_Task item_
Could you transcribe every record below exactly, leaving out the pictures?

_Dataset records_
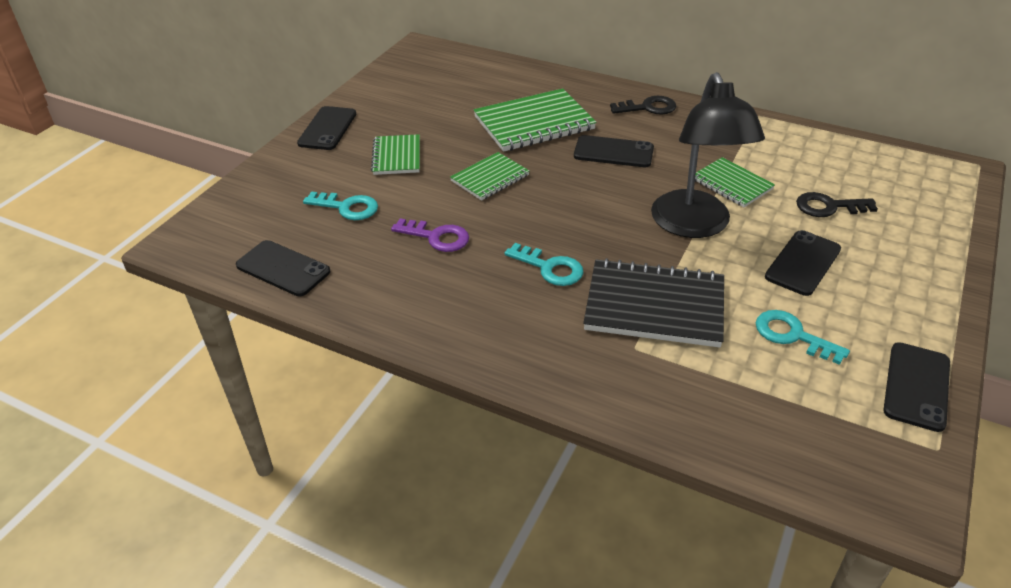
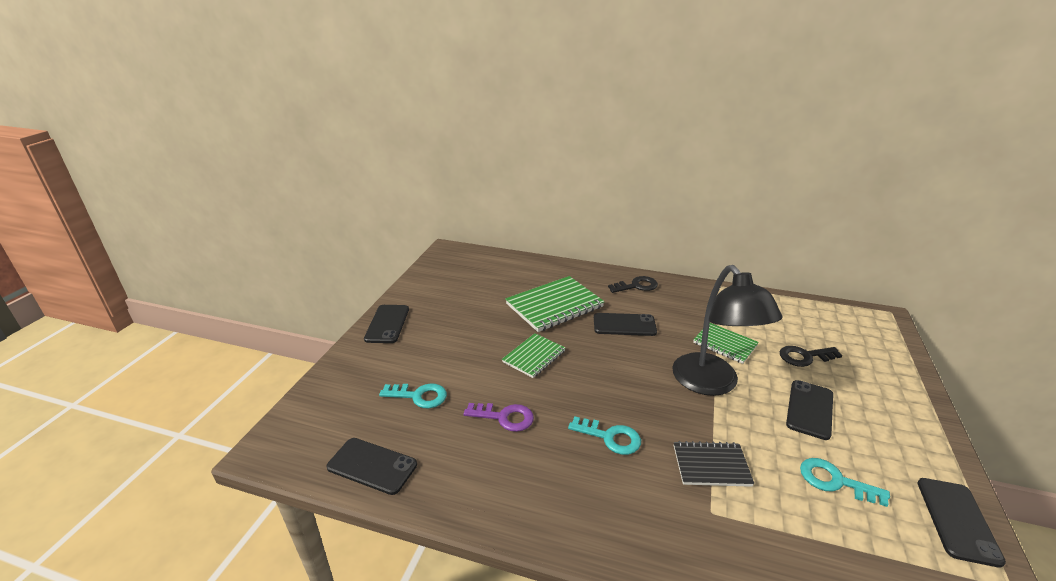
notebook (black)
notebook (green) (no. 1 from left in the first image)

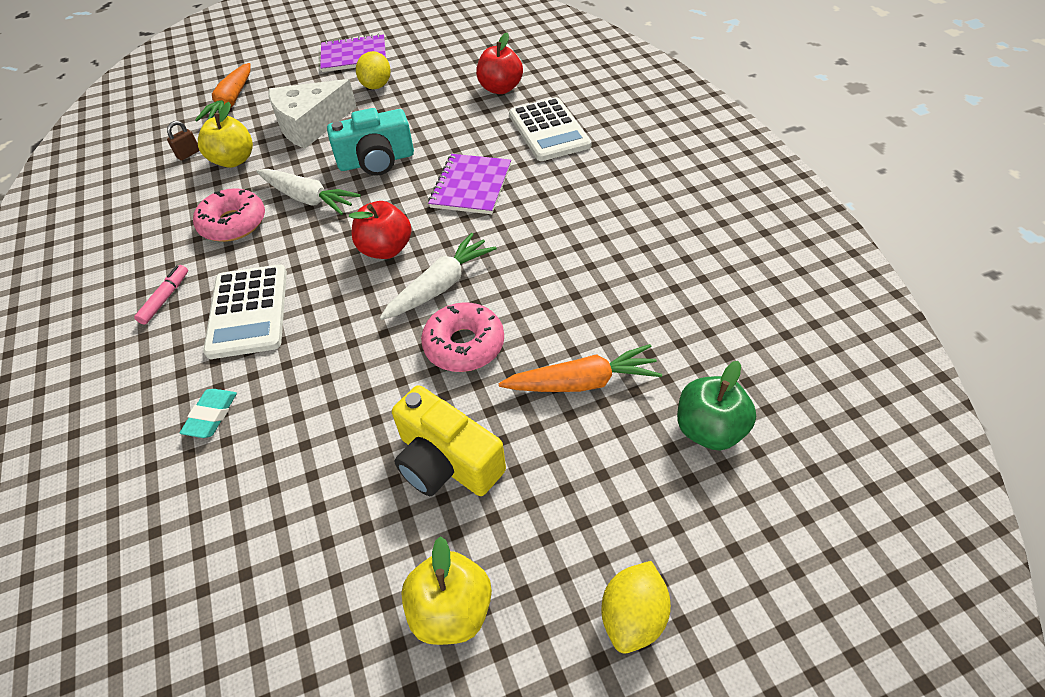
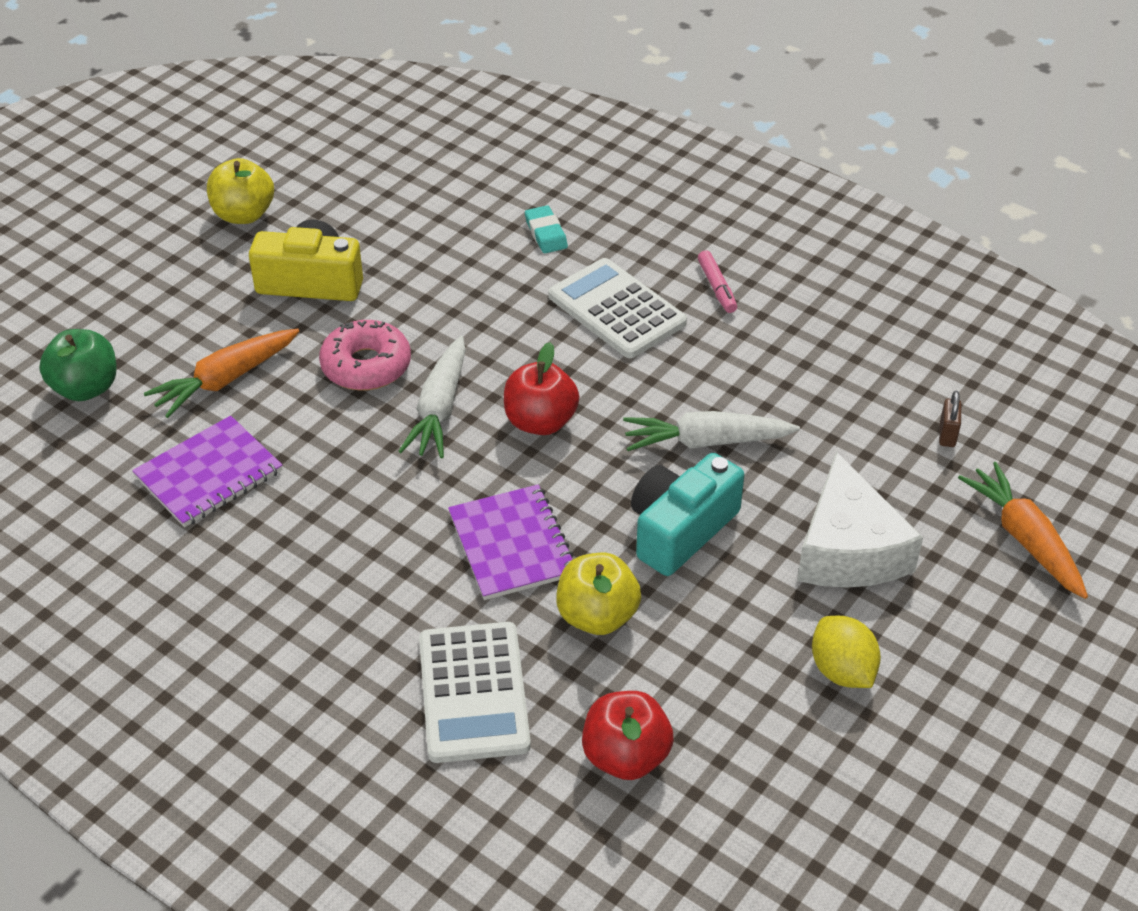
notebook (purple) (no. 1 from left)
calculator (white) (no. 1 from left)
apple (yellow) (no. 2 from left)
cheese (white)
donut (pink) (no. 1 from left in the first image)
lemon (yellow) (no. 2 from left in the first image)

_Result for this exercise_
notebook (black)
notebook (green) (no. 1 from left in the first image)

notebook (purple) (no. 1 from left)
calculator (white) (no. 1 from left)
apple (yellow) (no. 2 from left)
cheese (white)
donut (pink) (no. 1 from left in the first image)
lemon (yellow) (no. 2 from left in the first image)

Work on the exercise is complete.